Problem to solve
Please reproduce the entries below exactly, leaving the pictures out.

Extracted information
######

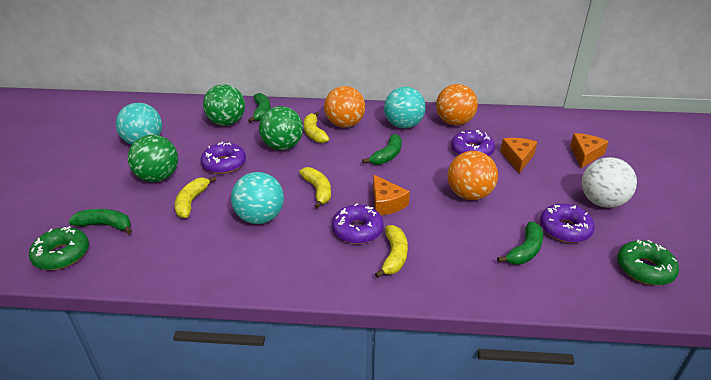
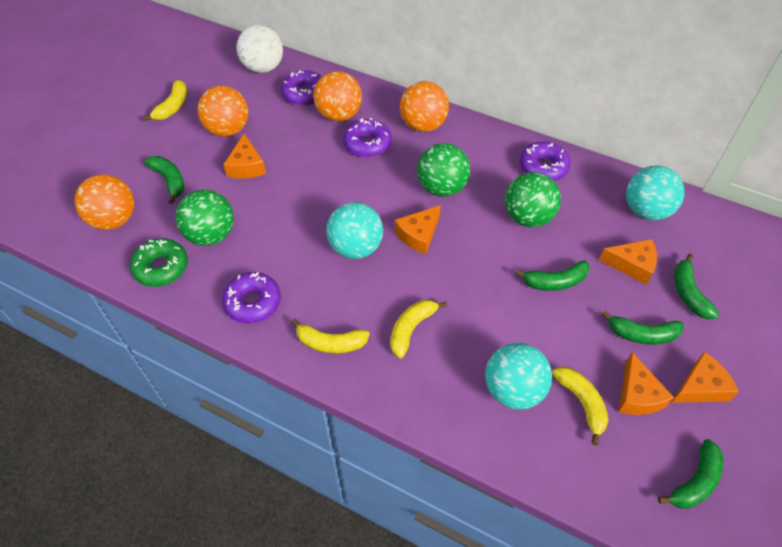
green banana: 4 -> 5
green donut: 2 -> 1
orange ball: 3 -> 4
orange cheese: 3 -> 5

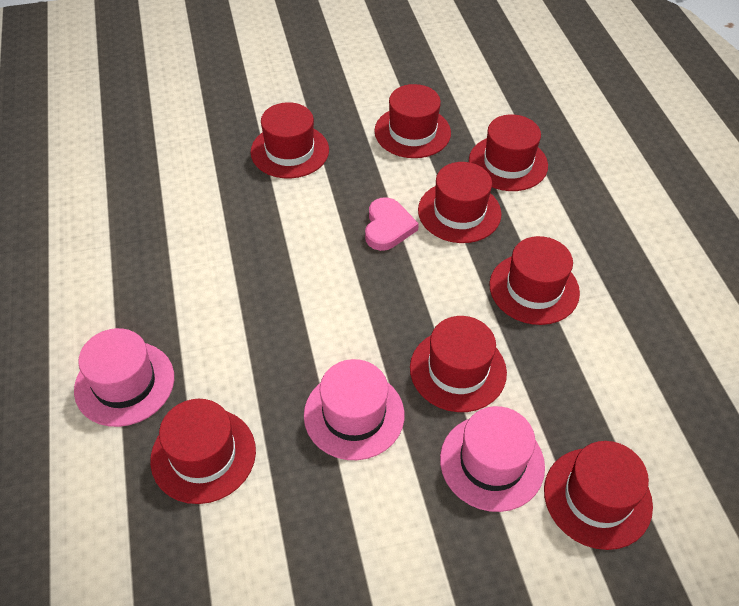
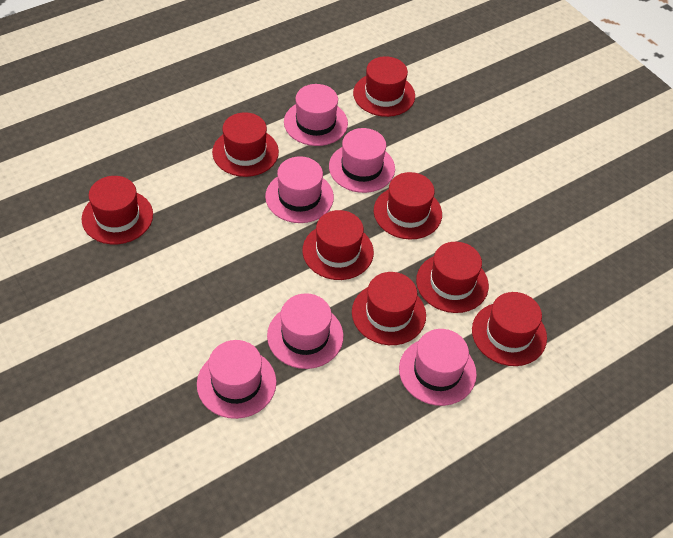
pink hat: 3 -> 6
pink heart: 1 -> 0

######

Solution
green banana: 4 -> 5
green donut: 2 -> 1
orange ball: 3 -> 4
orange cheese: 3 -> 5

pink hat: 3 -> 6
pink heart: 1 -> 0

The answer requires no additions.